PROBLEM REQUIREMENTS
Find the line containing "<instances>...</instances> (empty list" in the material below; copy that line and all following lines exactly.

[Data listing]

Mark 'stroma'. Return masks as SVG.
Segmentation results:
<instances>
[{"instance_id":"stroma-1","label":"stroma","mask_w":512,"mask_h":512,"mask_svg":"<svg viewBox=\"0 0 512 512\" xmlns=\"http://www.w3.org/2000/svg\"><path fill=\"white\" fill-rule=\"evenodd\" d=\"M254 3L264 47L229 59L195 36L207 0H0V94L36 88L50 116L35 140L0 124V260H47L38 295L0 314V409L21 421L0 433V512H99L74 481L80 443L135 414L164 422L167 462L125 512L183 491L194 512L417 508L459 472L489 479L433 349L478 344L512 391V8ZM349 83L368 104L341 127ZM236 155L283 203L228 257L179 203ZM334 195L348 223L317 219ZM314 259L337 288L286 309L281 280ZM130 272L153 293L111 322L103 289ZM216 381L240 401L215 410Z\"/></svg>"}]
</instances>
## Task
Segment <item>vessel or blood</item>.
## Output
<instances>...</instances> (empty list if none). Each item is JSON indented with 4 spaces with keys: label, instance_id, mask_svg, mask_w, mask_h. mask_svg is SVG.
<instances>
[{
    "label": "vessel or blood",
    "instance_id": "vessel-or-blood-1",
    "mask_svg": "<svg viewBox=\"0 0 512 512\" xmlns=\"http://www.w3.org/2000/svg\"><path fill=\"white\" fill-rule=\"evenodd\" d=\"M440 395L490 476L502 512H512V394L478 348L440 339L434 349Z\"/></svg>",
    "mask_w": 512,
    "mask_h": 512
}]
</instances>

TASK SOLUTION
<instances>...</instances> (empty list if none). Each item is JSON indented with 4 spaces with keys: label, instance_id, mask_svg, mask_w, mask_h. mask_svg is SVG.
<instances>
[{
    "label": "vessel or blood",
    "instance_id": "vessel-or-blood-1",
    "mask_svg": "<svg viewBox=\"0 0 512 512\" xmlns=\"http://www.w3.org/2000/svg\"><path fill=\"white\" fill-rule=\"evenodd\" d=\"M440 395L490 476L502 512H512V394L478 348L440 339L434 349Z\"/></svg>",
    "mask_w": 512,
    "mask_h": 512
}]
</instances>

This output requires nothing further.